Data records ▸

* * * * * * *

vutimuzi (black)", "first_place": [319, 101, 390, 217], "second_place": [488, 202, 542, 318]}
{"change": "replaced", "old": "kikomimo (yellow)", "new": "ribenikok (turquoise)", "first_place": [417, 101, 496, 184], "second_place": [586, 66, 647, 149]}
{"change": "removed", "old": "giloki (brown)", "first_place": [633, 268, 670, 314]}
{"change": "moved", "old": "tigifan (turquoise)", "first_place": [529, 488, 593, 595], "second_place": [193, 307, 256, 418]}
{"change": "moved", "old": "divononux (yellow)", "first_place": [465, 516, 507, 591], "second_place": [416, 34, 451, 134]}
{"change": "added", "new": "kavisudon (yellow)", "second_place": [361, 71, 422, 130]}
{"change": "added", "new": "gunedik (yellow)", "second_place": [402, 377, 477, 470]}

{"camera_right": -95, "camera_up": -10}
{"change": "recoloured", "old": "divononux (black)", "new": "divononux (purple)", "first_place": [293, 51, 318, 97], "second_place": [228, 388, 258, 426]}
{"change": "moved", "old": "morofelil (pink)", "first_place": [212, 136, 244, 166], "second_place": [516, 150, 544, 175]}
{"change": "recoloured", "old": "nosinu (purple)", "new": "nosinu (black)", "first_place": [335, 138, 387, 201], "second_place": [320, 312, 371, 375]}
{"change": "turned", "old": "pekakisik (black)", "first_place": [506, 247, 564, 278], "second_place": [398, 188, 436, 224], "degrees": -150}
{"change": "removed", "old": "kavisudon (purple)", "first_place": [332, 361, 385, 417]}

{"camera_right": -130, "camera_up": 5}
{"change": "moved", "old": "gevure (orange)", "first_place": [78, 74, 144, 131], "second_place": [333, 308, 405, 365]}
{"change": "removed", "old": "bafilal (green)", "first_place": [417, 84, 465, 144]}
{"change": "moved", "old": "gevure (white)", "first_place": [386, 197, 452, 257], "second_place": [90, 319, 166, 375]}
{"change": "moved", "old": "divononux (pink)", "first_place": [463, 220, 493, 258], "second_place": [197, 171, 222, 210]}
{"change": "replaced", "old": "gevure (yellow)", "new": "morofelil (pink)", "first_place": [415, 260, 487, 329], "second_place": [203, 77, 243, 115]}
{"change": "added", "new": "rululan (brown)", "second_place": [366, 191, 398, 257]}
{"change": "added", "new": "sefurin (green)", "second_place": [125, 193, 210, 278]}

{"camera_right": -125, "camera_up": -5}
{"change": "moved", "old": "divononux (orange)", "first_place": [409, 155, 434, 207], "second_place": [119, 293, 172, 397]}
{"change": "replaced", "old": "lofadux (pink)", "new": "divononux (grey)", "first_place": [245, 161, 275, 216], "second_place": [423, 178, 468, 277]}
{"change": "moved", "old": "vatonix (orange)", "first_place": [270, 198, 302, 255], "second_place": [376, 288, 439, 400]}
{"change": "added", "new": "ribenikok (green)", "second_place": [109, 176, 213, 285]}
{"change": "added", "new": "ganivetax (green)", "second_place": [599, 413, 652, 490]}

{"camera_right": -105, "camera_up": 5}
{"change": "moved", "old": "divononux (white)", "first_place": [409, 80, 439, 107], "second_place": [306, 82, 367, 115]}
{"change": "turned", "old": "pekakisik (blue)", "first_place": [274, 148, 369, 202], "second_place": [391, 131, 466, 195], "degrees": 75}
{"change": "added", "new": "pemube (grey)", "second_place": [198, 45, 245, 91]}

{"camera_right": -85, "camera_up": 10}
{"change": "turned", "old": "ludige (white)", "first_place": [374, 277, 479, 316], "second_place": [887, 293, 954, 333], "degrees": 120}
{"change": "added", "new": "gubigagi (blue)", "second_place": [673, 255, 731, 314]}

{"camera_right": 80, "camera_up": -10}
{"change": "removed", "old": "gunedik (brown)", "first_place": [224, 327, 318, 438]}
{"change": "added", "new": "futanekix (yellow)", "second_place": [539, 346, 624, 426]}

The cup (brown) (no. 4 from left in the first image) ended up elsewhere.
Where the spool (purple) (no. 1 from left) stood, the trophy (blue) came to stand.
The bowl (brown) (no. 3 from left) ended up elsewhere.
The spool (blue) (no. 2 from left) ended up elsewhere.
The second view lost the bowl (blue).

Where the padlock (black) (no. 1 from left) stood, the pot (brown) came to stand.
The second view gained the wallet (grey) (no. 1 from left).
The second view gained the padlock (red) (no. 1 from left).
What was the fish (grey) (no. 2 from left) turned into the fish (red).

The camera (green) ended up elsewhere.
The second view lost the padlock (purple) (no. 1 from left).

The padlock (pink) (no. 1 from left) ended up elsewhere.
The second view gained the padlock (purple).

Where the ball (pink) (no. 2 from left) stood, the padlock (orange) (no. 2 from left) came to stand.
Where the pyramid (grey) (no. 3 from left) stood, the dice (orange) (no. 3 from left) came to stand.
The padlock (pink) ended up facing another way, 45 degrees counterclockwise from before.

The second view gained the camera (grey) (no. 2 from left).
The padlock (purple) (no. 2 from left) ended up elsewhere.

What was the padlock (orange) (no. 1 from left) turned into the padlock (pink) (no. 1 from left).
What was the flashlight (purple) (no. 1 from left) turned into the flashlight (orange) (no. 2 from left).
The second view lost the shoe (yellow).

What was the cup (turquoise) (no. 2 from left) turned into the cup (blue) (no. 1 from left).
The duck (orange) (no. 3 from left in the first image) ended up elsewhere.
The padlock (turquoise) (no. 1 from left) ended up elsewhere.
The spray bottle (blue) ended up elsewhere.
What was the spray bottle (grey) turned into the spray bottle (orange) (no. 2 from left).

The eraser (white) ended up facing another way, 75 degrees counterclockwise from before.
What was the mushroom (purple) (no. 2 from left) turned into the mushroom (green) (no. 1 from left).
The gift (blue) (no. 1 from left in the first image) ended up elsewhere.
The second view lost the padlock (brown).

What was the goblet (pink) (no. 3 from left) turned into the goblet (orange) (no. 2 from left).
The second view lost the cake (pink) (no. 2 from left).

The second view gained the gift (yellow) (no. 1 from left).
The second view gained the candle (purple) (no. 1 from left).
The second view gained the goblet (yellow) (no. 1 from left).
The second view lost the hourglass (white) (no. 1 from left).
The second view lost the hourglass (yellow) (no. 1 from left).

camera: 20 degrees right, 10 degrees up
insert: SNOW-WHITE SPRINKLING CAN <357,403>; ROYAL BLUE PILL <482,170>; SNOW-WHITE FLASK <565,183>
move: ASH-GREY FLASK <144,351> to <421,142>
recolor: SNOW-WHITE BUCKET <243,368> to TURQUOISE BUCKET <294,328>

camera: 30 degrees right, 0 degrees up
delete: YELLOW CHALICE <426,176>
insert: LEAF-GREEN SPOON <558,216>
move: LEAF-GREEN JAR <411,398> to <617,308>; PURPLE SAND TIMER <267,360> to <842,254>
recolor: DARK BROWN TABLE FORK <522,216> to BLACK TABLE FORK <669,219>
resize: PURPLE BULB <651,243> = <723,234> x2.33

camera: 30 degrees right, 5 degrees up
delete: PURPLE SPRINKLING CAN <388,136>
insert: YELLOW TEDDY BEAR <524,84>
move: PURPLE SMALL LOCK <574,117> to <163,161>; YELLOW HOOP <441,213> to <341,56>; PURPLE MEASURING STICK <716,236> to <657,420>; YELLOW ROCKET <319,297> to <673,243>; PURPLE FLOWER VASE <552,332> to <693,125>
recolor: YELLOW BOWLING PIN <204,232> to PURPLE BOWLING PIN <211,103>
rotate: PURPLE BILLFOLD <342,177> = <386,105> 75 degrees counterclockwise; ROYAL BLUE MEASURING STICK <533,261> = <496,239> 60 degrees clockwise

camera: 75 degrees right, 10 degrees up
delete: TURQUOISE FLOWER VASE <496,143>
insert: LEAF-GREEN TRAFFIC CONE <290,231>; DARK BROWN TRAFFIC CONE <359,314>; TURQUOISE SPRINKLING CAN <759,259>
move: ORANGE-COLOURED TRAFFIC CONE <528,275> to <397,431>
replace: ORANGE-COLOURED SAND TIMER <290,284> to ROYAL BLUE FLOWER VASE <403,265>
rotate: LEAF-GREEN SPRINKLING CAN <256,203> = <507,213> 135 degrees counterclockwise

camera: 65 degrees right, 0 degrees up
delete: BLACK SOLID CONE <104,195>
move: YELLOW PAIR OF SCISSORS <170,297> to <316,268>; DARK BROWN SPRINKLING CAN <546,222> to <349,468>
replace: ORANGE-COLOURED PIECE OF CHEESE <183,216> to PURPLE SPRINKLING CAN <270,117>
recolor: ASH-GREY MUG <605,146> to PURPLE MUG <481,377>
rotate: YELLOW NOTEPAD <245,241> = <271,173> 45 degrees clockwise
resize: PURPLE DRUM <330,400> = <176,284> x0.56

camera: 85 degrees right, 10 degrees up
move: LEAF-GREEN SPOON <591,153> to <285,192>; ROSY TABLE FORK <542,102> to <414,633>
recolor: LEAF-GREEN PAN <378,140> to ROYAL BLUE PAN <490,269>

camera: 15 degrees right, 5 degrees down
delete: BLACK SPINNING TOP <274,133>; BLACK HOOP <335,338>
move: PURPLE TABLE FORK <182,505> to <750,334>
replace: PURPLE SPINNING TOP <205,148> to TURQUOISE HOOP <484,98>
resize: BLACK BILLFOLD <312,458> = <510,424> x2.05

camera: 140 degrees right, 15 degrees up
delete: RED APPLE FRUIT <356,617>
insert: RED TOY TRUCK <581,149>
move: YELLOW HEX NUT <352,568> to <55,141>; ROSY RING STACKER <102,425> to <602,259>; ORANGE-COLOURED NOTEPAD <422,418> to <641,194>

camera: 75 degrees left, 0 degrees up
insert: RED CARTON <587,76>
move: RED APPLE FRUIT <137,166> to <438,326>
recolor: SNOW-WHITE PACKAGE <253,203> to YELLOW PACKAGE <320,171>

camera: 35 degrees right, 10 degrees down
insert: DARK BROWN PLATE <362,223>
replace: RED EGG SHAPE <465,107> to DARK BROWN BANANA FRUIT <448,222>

* * * * * * *

Work to complete ▸ Reproduce exactly the lines above from the line with "replace: ORANGE-COLOURED SAND" to the line with "recolor: ASH-GREY MUG", including both, and add nothing.

Response to this task ▸
replace: ORANGE-COLOURED SAND TIMER <290,284> to ROYAL BLUE FLOWER VASE <403,265>
rotate: LEAF-GREEN SPRINKLING CAN <256,203> = <507,213> 135 degrees counterclockwise

camera: 65 degrees right, 0 degrees up
delete: BLACK SOLID CONE <104,195>
move: YELLOW PAIR OF SCISSORS <170,297> to <316,268>; DARK BROWN SPRINKLING CAN <546,222> to <349,468>
replace: ORANGE-COLOURED PIECE OF CHEESE <183,216> to PURPLE SPRINKLING CAN <270,117>
recolor: ASH-GREY MUG <605,146> to PURPLE MUG <481,377>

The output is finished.